Brief -> All records below should be repeated exactly, with the pictures left out.

Provided entries ->
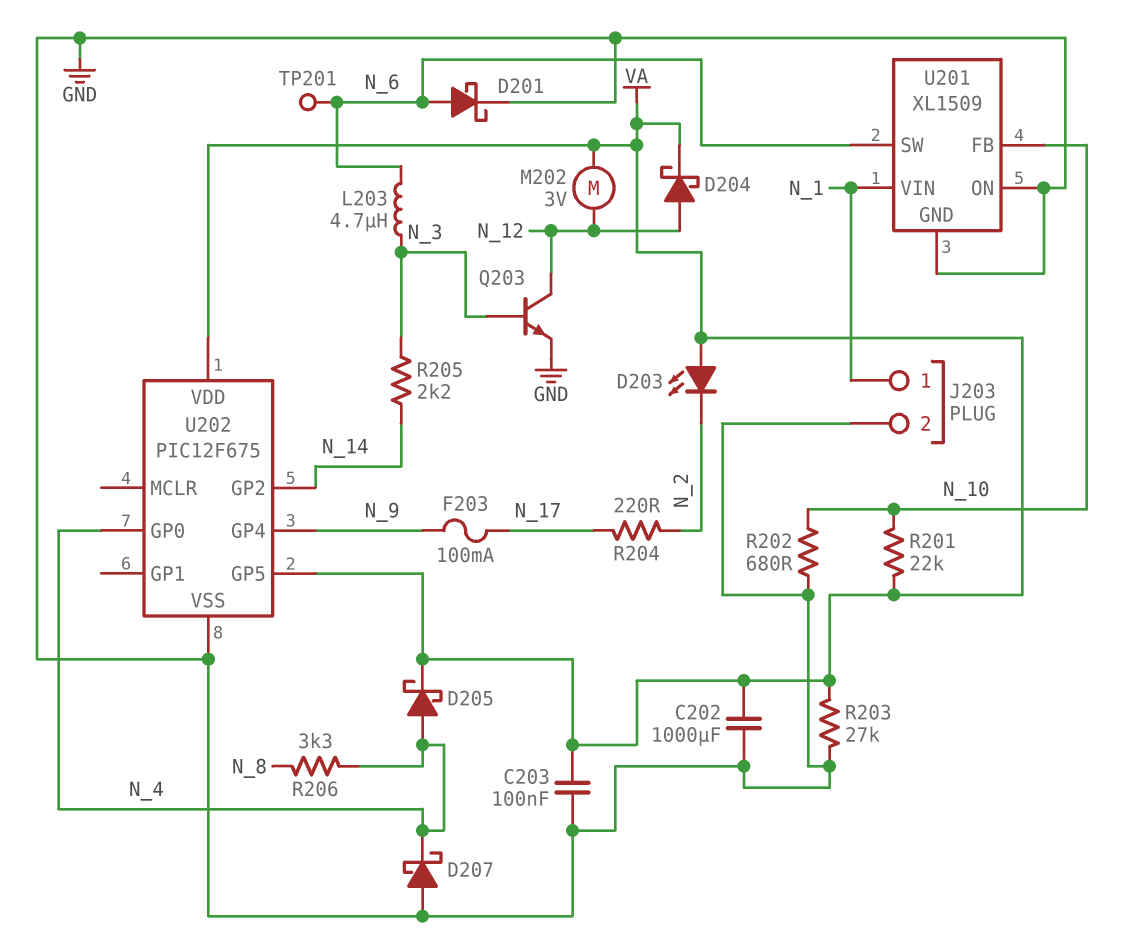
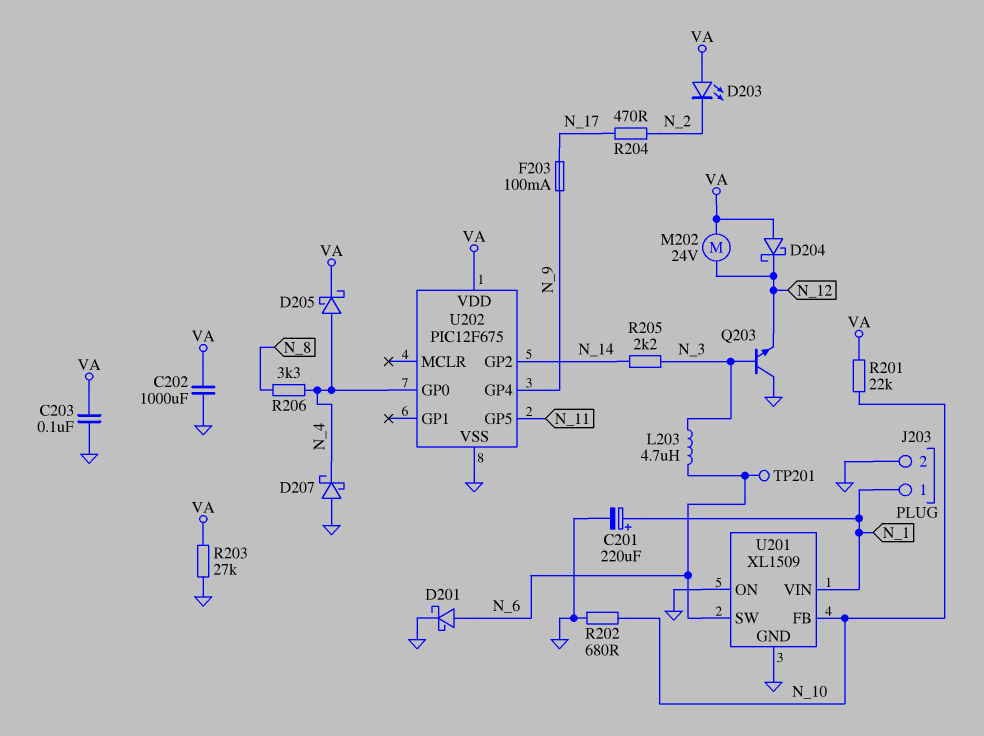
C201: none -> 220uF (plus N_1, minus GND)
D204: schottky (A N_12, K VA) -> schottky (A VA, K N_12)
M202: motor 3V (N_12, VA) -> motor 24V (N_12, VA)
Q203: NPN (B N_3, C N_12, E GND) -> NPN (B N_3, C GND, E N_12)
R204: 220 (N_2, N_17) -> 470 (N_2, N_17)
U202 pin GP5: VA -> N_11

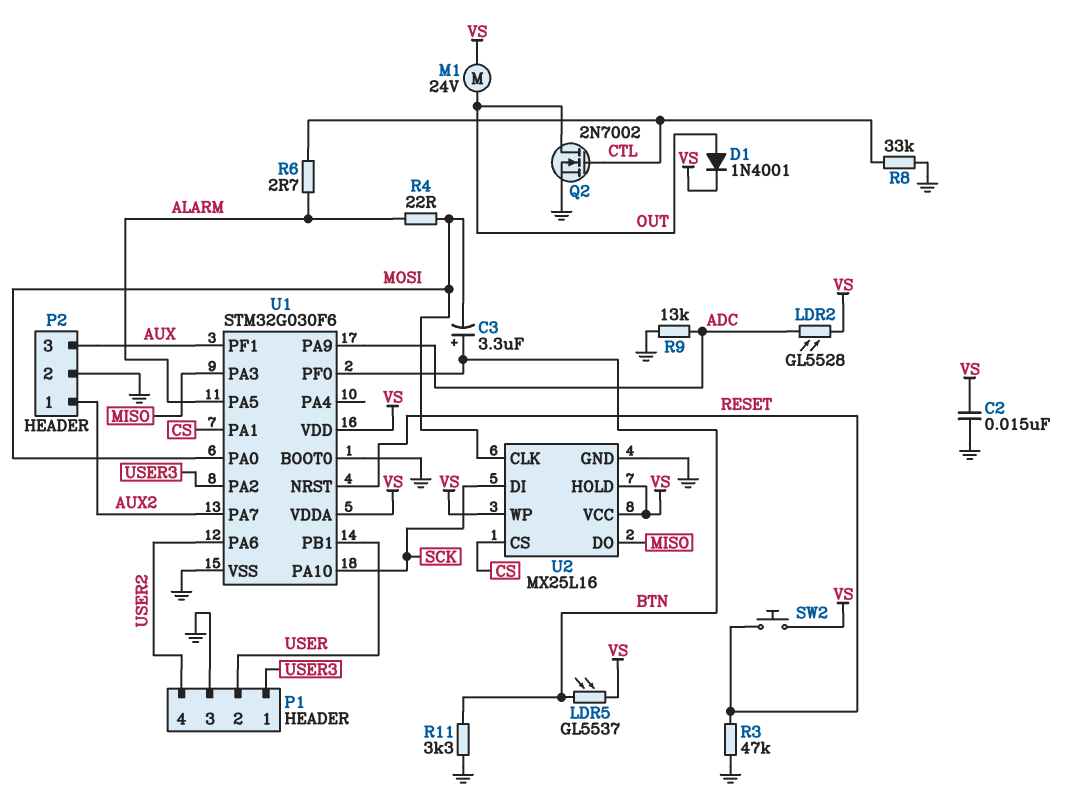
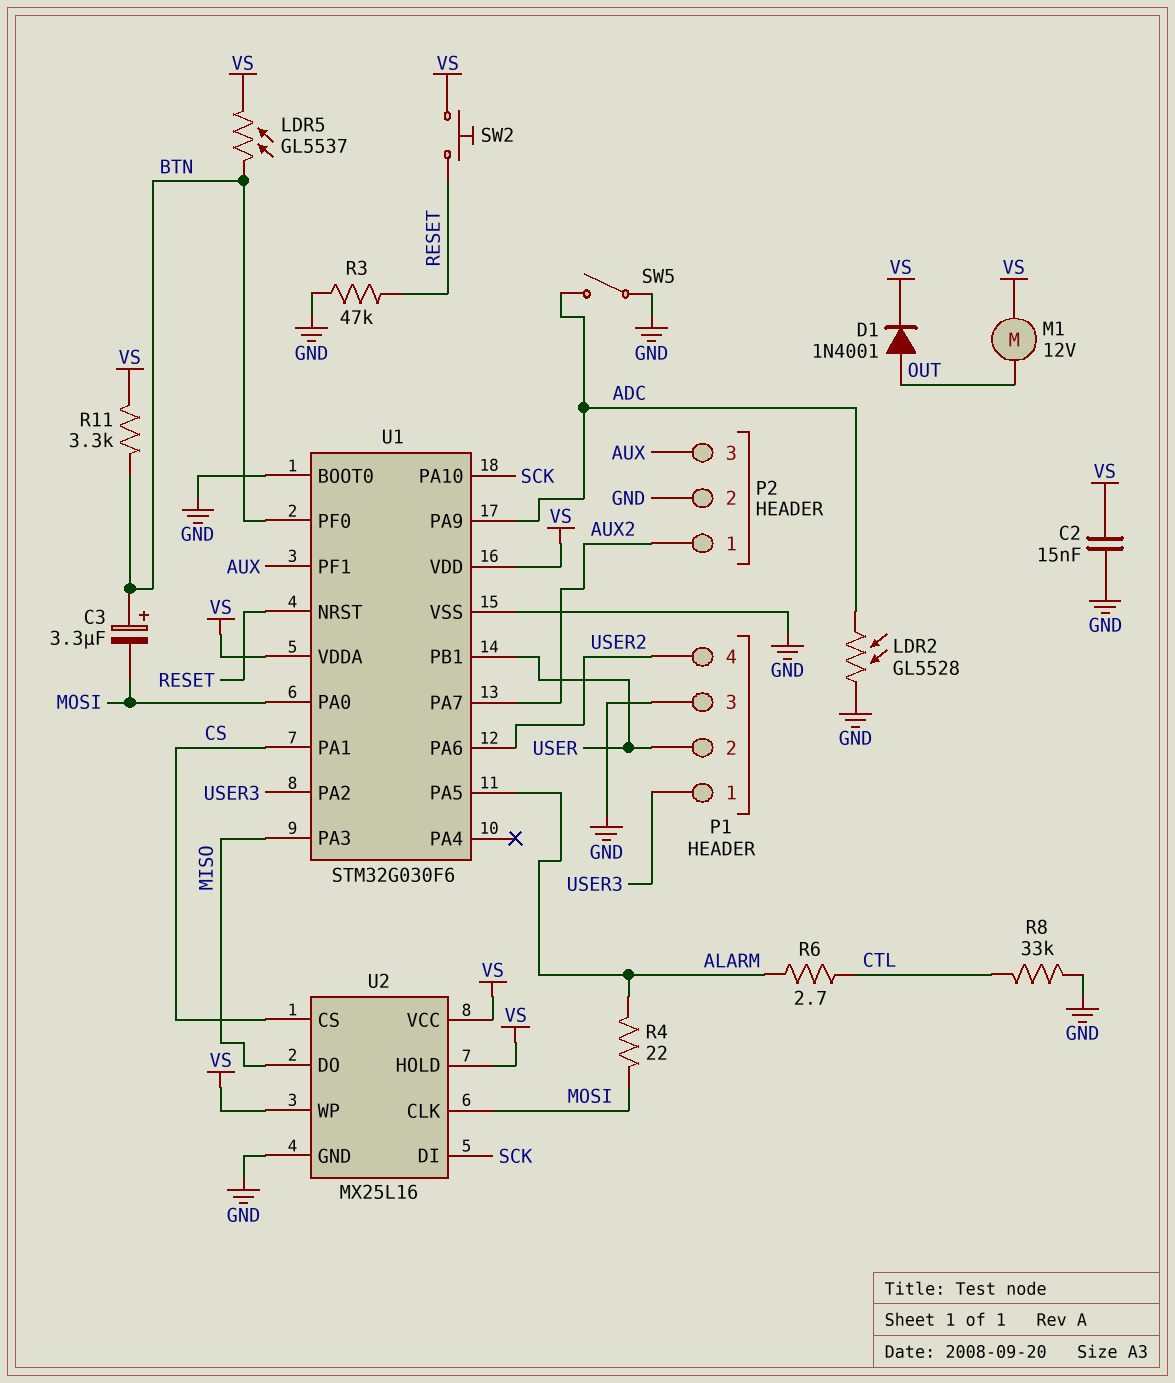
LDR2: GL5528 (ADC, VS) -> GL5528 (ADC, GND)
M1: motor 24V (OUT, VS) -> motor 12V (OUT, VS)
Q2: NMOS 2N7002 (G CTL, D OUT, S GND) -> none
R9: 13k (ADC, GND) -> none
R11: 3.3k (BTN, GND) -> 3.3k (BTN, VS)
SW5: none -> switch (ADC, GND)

Response box ->
C201: none -> 220uF (plus N_1, minus GND)
D204: schottky (A N_12, K VA) -> schottky (A VA, K N_12)
M202: motor 3V (N_12, VA) -> motor 24V (N_12, VA)
Q203: NPN (B N_3, C N_12, E GND) -> NPN (B N_3, C GND, E N_12)
R204: 220 (N_2, N_17) -> 470 (N_2, N_17)
U202 pin GP5: VA -> N_11

LDR2: GL5528 (ADC, VS) -> GL5528 (ADC, GND)
M1: motor 24V (OUT, VS) -> motor 12V (OUT, VS)
Q2: NMOS 2N7002 (G CTL, D OUT, S GND) -> none
R9: 13k (ADC, GND) -> none
R11: 3.3k (BTN, GND) -> 3.3k (BTN, VS)
SW5: none -> switch (ADC, GND)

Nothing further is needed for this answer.